**Directions for this task**
Extract every line of the data that contains the string "bold".

**Records provided**
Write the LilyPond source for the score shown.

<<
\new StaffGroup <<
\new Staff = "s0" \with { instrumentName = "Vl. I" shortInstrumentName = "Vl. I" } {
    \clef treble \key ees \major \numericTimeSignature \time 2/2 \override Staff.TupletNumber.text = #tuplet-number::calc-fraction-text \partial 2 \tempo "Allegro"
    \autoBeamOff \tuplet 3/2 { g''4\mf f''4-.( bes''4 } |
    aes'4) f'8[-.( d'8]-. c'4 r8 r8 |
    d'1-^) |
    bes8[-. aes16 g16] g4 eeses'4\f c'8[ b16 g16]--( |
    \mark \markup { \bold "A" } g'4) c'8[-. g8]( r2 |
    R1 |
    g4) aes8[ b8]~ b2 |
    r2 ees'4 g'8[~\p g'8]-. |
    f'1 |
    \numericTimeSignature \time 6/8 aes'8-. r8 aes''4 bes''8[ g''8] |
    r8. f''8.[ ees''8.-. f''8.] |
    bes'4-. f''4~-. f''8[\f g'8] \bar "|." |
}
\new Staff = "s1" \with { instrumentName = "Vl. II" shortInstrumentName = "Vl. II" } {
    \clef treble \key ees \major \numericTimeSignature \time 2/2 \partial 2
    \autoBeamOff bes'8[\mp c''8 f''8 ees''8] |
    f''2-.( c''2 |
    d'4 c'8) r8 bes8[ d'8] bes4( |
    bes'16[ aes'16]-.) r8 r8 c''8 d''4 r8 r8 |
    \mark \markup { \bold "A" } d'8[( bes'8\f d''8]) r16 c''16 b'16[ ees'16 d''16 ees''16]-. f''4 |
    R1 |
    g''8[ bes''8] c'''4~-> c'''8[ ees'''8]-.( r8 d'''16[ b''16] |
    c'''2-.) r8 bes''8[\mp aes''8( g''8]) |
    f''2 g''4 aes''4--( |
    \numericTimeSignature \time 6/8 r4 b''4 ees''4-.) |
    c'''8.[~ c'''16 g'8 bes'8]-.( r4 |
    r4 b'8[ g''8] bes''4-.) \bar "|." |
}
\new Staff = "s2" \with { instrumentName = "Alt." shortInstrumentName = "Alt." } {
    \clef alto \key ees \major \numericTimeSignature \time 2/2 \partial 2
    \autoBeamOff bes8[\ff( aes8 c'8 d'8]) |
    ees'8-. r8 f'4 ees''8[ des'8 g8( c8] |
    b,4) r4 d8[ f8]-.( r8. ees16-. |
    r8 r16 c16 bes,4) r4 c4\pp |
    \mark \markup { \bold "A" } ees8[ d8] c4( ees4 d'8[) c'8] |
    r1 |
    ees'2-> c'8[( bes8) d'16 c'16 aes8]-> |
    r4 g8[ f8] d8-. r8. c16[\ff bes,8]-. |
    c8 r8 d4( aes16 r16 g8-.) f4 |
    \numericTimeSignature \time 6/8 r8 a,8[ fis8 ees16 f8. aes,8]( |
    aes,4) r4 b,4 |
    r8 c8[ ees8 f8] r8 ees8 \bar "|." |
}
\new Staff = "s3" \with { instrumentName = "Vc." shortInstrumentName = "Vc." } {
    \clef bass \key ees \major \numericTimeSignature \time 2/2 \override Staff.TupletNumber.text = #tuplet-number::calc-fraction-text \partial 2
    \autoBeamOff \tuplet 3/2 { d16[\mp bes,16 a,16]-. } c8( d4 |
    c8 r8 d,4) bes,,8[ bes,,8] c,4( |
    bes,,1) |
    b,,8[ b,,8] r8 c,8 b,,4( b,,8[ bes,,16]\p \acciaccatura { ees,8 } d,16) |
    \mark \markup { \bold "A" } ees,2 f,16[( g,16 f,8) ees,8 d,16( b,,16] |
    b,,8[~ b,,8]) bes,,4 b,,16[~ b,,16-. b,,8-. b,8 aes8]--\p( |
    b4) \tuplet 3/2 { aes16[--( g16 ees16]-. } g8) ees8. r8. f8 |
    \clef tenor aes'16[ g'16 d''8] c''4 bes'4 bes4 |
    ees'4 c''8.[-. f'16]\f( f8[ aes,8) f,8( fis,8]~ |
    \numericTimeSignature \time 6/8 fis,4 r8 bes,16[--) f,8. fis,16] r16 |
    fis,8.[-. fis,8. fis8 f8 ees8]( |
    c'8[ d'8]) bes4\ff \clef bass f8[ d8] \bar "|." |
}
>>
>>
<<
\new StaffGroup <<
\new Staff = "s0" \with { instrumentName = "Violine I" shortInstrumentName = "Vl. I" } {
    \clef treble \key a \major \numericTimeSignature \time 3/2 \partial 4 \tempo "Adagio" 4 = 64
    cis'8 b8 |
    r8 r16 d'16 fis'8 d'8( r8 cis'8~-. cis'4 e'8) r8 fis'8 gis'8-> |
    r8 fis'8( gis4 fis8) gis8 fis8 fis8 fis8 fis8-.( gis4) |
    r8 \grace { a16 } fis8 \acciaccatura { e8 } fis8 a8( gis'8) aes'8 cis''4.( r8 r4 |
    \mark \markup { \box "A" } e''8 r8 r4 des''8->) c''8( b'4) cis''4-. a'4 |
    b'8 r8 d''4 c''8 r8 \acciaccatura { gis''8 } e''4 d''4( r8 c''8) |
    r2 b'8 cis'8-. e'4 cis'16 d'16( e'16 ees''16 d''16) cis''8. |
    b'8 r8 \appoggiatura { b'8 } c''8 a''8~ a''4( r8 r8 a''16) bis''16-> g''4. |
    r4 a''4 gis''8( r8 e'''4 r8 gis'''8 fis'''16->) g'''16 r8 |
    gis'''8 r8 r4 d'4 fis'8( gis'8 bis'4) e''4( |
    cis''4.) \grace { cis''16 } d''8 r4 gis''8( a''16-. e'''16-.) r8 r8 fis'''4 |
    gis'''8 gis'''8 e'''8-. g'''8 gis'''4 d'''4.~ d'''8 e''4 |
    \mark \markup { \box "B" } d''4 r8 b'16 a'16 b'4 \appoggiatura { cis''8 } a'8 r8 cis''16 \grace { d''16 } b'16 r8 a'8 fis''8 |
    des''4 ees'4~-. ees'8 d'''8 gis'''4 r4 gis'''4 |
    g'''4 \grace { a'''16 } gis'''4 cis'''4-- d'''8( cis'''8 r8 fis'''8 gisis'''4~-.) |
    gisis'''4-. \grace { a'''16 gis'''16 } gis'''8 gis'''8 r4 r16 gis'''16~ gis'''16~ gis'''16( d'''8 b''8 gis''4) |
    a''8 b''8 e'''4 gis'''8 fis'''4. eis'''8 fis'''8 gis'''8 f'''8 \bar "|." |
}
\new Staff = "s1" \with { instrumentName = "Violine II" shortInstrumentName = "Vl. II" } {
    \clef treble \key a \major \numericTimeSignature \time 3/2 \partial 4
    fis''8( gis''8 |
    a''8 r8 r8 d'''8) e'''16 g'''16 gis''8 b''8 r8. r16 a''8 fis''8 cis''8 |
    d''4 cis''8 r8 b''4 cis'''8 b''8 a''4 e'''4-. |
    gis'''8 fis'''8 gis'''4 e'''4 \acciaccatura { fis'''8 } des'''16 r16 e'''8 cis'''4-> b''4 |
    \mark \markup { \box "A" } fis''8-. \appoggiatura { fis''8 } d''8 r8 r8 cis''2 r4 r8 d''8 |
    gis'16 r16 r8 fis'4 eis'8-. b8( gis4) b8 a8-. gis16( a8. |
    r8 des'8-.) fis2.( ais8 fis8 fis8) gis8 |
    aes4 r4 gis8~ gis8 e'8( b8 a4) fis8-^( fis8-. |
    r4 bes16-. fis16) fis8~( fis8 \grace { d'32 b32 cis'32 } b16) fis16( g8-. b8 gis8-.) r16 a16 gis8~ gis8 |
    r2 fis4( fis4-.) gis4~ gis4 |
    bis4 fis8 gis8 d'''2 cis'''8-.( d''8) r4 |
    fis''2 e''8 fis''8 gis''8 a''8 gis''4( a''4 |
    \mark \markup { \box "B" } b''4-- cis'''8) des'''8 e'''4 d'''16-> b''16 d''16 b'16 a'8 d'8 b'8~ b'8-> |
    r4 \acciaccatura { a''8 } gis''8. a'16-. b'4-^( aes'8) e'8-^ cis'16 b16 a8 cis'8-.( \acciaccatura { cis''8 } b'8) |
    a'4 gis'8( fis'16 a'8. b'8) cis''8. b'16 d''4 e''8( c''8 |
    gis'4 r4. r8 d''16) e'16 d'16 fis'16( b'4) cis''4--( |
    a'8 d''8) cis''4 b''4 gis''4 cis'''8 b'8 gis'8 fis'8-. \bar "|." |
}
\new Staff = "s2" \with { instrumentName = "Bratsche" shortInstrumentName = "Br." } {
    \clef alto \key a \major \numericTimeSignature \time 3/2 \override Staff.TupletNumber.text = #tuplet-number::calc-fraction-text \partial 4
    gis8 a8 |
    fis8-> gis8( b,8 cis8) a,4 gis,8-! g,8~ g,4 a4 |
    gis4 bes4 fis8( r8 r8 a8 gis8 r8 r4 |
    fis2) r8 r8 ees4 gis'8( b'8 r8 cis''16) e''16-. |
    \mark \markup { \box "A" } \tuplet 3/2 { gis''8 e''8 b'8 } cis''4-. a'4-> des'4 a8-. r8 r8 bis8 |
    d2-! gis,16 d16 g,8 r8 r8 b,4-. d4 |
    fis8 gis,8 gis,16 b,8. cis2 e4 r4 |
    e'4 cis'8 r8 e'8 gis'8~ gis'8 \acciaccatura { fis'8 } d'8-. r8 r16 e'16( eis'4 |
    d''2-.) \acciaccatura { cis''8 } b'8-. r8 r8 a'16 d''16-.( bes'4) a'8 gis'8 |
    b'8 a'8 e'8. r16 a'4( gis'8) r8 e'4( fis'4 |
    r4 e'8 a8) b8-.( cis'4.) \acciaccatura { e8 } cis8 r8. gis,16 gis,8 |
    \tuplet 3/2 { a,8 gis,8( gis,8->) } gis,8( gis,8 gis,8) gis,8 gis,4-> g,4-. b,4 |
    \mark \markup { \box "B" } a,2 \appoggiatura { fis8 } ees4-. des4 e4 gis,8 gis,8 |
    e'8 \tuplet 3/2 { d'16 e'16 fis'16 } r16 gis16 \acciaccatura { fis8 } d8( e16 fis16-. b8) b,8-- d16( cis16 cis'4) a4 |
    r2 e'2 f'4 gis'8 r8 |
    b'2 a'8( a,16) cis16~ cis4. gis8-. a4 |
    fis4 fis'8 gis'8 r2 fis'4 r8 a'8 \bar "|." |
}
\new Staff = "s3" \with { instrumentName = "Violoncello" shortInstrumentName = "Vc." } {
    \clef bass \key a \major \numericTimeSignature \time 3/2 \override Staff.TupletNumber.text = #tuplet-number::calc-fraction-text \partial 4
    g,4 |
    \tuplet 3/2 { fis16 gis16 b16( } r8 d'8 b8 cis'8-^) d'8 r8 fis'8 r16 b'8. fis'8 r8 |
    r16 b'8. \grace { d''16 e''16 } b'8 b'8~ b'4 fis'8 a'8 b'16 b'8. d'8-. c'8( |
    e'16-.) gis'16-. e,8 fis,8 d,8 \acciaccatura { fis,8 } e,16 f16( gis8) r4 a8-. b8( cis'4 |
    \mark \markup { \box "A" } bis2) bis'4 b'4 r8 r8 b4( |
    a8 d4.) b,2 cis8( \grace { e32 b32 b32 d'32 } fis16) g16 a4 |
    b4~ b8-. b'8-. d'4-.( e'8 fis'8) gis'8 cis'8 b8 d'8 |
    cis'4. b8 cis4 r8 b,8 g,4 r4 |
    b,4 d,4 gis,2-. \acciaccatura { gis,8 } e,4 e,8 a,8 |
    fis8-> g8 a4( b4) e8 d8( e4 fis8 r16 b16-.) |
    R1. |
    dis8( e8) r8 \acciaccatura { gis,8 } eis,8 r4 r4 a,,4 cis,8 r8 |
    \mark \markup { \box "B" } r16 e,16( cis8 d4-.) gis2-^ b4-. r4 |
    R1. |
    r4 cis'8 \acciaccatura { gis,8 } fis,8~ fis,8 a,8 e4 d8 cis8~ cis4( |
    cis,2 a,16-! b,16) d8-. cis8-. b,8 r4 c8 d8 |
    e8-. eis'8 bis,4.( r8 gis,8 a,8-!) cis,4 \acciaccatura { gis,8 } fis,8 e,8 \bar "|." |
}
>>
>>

**Solution for this problem**
    \mark \markup { \bold "A" } g'4) c'8[-. g8]( r2 |
    \mark \markup { \bold "A" } d'8[( bes'8\f d''8]) r16 c''16 b'16[ ees'16 d''16 ees''16]-. f''4 |
    \mark \markup { \bold "A" } ees8[ d8] c4( ees4 d'8[) c'8] |
    \mark \markup { \bold "A" } ees,2 f,16[( g,16 f,8) ees,8 d,16( b,,16] |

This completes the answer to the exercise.